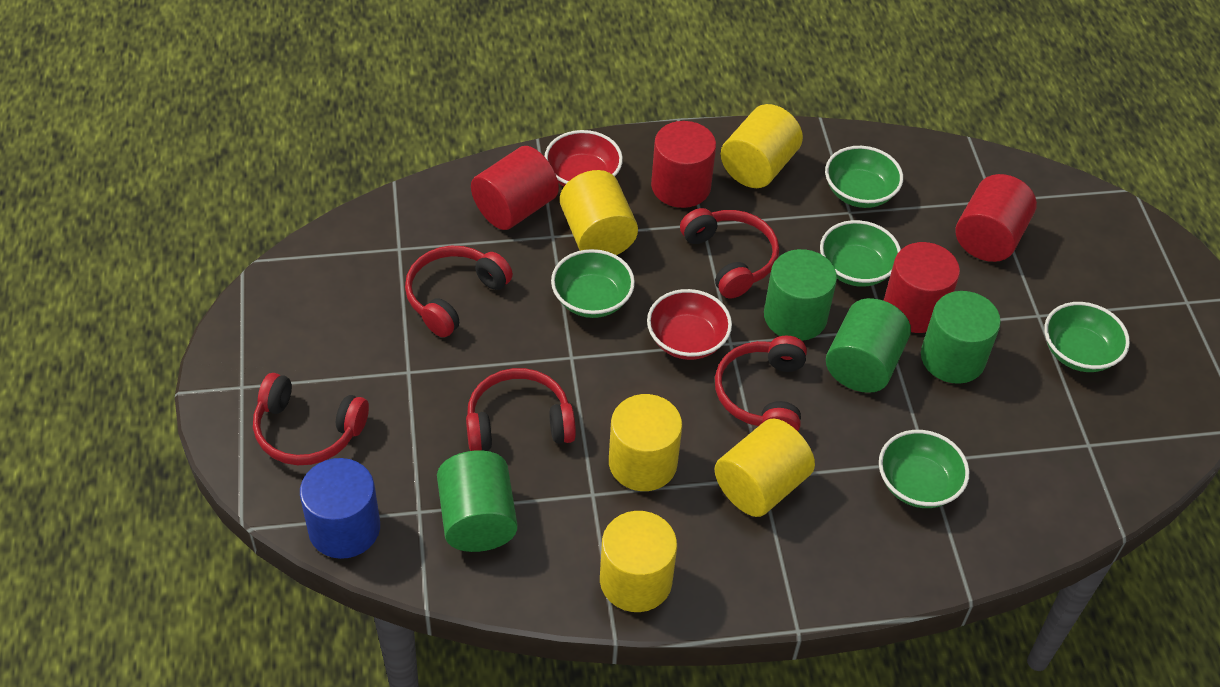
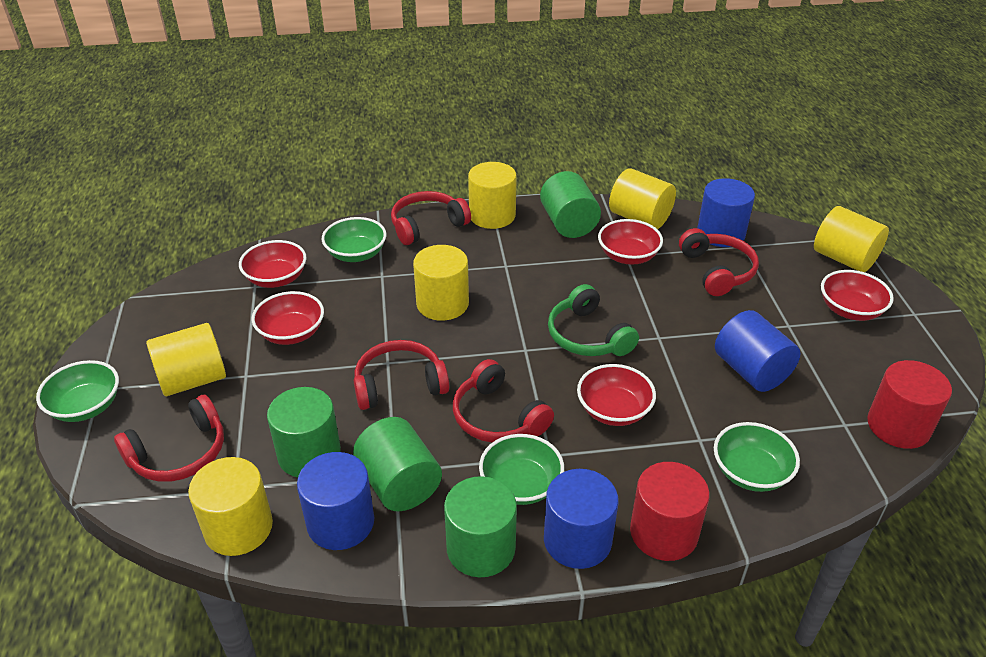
blue cylinder: 1 -> 4
green bowl: 5 -> 4
green headphones: 0 -> 1
red bowl: 2 -> 5
red cylinder: 4 -> 2
yellow cylinder: 5 -> 6

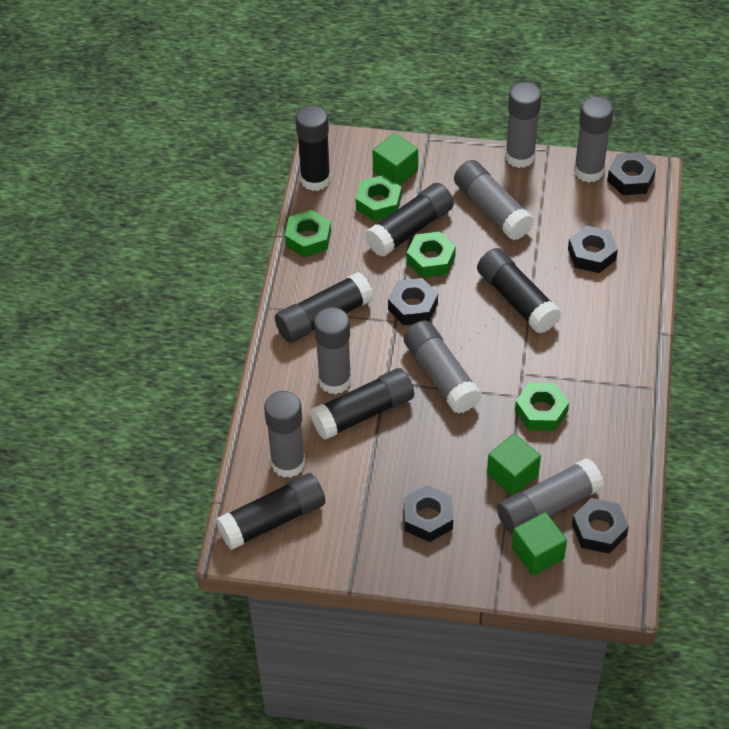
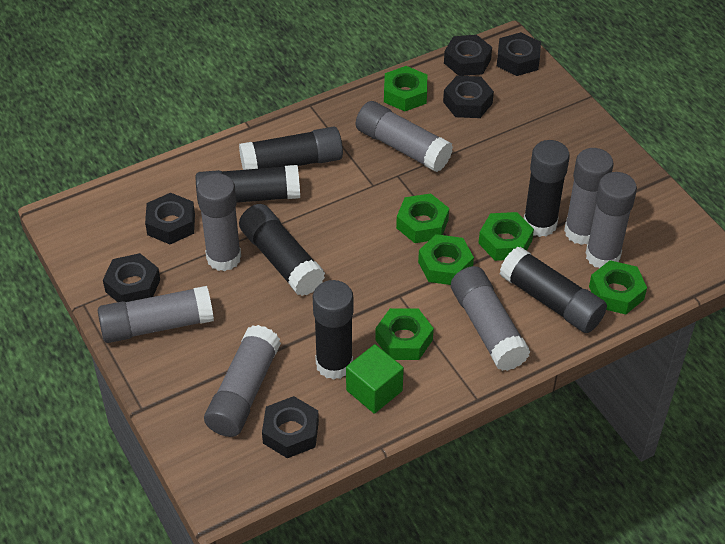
black nut: 5 -> 6
green cube: 3 -> 1
green nut: 4 -> 6

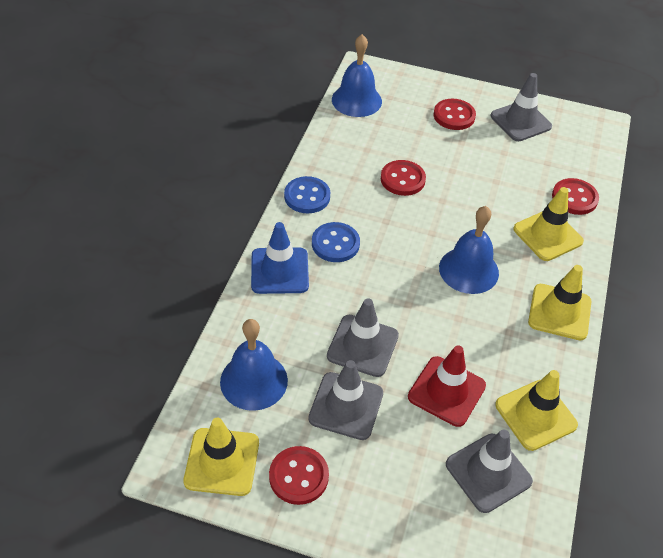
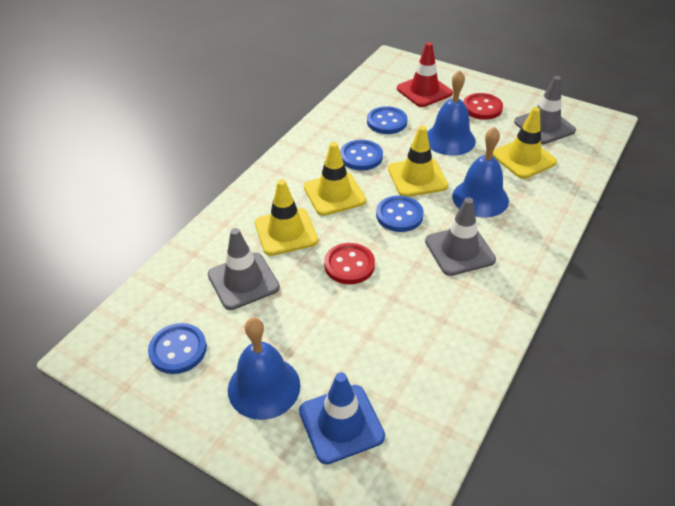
blue button: 2 -> 4
grey traffic cone: 4 -> 3
red button: 4 -> 2

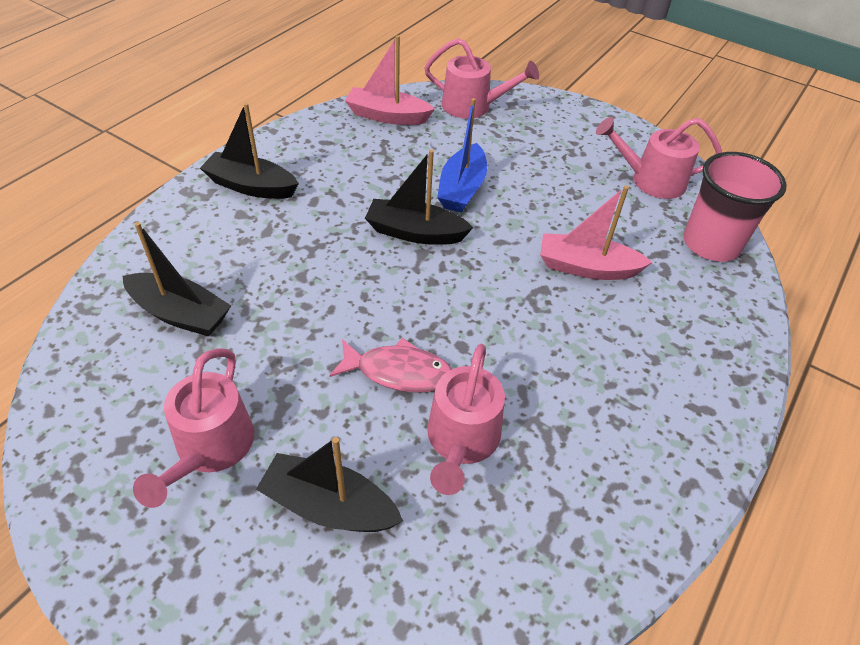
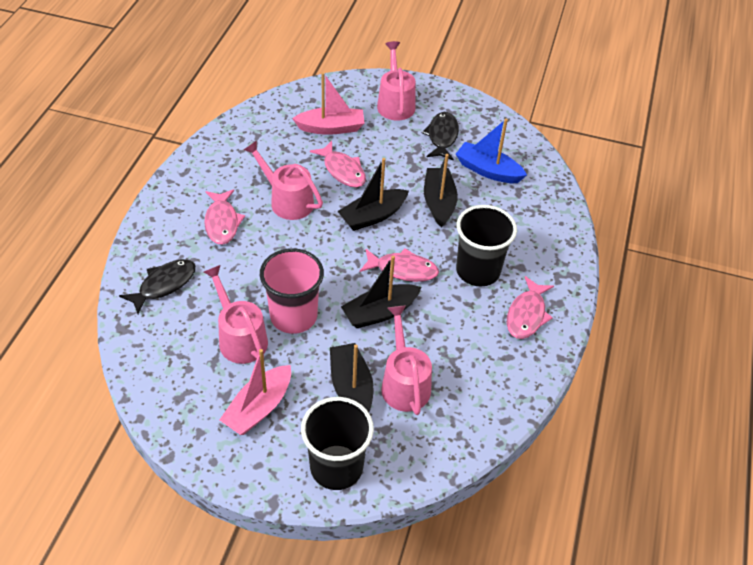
black cup: 0 -> 2
black fish: 0 -> 2
pink fish: 1 -> 4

### What you will do
Scan the material above. Copy each line that holds the word "black".

### Written response
black nut: 5 -> 6
black cup: 0 -> 2
black fish: 0 -> 2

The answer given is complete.